[Begin Stored data]

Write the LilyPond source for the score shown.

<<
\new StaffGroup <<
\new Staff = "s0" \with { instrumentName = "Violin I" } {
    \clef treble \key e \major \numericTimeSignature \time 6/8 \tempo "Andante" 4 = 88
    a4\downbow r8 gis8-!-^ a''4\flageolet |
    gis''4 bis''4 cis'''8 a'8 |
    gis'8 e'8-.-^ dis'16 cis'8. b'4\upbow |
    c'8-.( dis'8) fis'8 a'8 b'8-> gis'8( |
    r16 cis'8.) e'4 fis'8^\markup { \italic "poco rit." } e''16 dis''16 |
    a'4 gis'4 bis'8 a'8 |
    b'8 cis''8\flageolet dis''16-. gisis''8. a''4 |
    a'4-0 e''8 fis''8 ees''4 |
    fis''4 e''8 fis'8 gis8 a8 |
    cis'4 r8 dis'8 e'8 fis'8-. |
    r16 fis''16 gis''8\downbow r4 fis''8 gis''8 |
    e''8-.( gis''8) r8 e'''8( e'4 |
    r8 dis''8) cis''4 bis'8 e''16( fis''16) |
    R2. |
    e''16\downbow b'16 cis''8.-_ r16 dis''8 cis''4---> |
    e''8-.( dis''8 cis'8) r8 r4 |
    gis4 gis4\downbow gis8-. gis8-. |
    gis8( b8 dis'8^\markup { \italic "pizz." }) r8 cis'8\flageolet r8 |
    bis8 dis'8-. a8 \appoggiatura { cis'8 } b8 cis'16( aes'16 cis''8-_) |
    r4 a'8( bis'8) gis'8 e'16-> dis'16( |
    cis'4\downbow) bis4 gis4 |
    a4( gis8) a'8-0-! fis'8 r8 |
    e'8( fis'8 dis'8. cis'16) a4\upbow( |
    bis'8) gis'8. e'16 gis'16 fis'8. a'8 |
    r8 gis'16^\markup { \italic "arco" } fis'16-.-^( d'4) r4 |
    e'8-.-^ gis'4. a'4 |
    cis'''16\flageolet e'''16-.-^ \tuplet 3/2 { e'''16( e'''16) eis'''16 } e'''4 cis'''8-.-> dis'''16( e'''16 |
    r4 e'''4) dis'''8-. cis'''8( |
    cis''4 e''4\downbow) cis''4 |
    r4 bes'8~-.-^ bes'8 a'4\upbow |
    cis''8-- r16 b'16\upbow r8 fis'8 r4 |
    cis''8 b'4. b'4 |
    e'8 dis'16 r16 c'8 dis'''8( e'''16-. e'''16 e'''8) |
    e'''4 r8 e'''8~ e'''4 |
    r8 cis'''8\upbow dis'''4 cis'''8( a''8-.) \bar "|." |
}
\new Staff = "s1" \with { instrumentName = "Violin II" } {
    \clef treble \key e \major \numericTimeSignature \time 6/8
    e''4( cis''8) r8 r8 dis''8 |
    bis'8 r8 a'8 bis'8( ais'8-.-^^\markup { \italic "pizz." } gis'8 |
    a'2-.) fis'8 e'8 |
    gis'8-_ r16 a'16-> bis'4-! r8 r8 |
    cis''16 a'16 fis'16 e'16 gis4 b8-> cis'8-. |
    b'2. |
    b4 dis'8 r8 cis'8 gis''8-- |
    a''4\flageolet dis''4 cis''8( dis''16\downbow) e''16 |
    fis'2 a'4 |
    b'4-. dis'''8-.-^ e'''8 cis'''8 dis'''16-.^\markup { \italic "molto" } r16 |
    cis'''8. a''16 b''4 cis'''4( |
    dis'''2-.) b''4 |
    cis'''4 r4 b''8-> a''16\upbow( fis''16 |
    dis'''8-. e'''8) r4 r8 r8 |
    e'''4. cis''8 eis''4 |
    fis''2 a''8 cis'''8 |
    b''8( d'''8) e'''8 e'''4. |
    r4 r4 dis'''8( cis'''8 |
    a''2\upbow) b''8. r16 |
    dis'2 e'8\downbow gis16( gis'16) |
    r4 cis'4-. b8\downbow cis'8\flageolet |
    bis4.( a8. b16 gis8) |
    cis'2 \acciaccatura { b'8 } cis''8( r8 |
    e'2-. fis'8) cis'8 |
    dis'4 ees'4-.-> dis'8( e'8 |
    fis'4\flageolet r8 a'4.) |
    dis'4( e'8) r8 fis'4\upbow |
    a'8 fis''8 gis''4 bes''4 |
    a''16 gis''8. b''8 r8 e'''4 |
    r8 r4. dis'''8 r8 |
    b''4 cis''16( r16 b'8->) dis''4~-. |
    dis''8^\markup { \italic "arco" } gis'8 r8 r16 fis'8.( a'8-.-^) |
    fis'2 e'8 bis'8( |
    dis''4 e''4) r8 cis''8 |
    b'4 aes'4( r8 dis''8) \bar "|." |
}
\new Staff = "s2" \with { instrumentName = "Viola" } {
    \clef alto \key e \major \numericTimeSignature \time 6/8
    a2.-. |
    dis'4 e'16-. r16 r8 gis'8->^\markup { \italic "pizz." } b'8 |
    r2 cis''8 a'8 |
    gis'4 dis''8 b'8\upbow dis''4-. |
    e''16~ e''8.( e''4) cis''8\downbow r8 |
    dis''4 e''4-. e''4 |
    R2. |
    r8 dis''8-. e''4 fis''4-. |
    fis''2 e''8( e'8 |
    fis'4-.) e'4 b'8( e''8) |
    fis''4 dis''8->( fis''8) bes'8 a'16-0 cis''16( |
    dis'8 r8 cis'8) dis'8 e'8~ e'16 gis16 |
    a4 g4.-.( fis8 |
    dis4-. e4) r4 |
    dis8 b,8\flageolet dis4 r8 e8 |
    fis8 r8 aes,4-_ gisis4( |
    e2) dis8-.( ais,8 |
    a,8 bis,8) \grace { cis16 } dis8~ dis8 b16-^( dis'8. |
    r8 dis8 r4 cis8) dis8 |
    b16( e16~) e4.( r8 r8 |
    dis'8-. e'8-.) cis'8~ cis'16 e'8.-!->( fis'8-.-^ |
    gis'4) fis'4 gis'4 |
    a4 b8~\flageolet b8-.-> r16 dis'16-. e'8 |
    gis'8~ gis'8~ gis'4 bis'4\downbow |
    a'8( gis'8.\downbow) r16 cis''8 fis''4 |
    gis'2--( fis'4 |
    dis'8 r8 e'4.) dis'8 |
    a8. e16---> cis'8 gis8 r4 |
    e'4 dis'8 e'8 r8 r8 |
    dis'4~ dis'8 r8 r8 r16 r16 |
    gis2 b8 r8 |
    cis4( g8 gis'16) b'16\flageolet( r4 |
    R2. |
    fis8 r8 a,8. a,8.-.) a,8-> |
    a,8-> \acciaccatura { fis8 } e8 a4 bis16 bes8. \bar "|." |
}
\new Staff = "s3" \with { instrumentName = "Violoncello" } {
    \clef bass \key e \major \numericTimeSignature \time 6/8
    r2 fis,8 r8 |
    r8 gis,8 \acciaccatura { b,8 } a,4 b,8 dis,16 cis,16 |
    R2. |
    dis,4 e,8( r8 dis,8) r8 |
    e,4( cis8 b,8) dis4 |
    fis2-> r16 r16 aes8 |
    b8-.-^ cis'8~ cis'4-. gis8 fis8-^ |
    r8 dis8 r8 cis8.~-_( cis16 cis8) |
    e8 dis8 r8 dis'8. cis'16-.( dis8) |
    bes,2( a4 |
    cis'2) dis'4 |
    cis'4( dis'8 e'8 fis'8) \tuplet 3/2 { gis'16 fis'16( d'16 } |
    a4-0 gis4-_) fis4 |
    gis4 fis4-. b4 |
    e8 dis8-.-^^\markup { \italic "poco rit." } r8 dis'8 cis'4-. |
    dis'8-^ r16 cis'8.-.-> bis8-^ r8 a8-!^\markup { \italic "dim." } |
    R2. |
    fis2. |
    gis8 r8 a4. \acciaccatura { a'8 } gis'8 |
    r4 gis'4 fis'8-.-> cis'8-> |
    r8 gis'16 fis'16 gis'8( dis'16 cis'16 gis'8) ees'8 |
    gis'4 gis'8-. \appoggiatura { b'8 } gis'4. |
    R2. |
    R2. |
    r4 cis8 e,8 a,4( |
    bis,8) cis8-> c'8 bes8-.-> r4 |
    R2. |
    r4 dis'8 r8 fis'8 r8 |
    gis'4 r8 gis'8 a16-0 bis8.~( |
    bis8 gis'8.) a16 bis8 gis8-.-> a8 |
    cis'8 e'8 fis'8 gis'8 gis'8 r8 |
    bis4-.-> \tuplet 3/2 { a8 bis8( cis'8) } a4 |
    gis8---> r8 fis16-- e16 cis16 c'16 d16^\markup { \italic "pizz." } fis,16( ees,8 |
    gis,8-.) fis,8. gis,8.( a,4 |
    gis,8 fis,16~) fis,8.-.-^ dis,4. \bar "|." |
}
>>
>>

[End Stored data]

> Problem:
Extract every line of the data above that contains the string "time".

> Solution to this exercise:
    \clef treble \key e \major \numericTimeSignature \time 6/8 \tempo "Andante" 4 = 88
    \clef treble \key e \major \numericTimeSignature \time 6/8
    \clef alto \key e \major \numericTimeSignature \time 6/8
    \clef bass \key e \major \numericTimeSignature \time 6/8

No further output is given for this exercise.